■ Work instruction
Retrieve each line that contains the word "switch" from the entries below.

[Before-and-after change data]
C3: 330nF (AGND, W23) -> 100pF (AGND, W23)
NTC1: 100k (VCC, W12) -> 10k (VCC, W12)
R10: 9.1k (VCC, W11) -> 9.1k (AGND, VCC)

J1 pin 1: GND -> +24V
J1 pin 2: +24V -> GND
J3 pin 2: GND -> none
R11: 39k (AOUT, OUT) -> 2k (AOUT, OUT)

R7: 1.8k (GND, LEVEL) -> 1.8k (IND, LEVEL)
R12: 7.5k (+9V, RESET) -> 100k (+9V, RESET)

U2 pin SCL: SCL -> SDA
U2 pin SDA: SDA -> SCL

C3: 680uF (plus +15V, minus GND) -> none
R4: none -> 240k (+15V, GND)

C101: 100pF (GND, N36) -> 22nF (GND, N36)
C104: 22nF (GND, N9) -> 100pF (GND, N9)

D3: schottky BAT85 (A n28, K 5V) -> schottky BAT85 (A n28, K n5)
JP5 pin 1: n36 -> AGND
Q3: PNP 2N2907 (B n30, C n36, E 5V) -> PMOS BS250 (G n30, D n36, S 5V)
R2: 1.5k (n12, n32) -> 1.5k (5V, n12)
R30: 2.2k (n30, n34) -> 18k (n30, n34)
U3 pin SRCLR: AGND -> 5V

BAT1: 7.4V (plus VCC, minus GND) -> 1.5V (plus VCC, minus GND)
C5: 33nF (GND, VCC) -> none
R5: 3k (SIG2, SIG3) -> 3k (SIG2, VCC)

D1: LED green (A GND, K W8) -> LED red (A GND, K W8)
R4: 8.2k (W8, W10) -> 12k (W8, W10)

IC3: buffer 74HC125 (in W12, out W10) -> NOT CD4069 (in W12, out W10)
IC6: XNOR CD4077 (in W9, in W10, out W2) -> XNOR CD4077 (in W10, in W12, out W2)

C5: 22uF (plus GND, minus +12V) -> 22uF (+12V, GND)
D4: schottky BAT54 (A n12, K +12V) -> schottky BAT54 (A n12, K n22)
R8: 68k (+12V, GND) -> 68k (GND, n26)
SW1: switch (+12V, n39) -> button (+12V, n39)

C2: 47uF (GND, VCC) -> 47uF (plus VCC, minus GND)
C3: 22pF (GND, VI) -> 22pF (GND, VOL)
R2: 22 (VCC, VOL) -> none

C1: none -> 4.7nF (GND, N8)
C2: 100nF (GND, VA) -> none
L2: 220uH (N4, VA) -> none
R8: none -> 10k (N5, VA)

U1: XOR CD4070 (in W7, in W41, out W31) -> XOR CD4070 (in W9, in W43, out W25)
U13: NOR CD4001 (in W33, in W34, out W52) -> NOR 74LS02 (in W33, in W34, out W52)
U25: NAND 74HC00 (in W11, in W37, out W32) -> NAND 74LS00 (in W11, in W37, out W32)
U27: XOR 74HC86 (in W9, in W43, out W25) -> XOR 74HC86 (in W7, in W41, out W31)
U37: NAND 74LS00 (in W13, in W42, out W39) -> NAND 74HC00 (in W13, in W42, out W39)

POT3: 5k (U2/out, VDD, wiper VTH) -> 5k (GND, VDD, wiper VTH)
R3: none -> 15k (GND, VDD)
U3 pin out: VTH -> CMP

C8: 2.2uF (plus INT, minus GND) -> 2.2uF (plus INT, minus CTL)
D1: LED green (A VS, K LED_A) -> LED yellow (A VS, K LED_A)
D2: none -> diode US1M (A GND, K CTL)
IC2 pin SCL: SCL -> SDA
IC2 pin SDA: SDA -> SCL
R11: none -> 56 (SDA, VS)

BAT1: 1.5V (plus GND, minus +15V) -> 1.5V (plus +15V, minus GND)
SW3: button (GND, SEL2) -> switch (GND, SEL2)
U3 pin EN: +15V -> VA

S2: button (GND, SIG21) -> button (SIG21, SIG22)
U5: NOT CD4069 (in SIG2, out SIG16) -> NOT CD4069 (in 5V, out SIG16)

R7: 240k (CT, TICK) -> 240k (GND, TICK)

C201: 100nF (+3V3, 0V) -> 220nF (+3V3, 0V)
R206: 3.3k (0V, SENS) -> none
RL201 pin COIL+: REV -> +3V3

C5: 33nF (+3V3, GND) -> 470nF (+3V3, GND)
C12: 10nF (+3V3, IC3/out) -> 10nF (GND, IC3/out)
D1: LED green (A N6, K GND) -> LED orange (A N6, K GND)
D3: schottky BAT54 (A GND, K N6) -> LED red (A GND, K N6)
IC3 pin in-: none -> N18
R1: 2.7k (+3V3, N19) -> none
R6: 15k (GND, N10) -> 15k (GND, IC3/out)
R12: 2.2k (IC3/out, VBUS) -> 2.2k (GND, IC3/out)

■ Answer space
SW1: switch (+12V, n39) -> button (+12V, n39)
SW3: button (GND, SEL2) -> switch (GND, SEL2)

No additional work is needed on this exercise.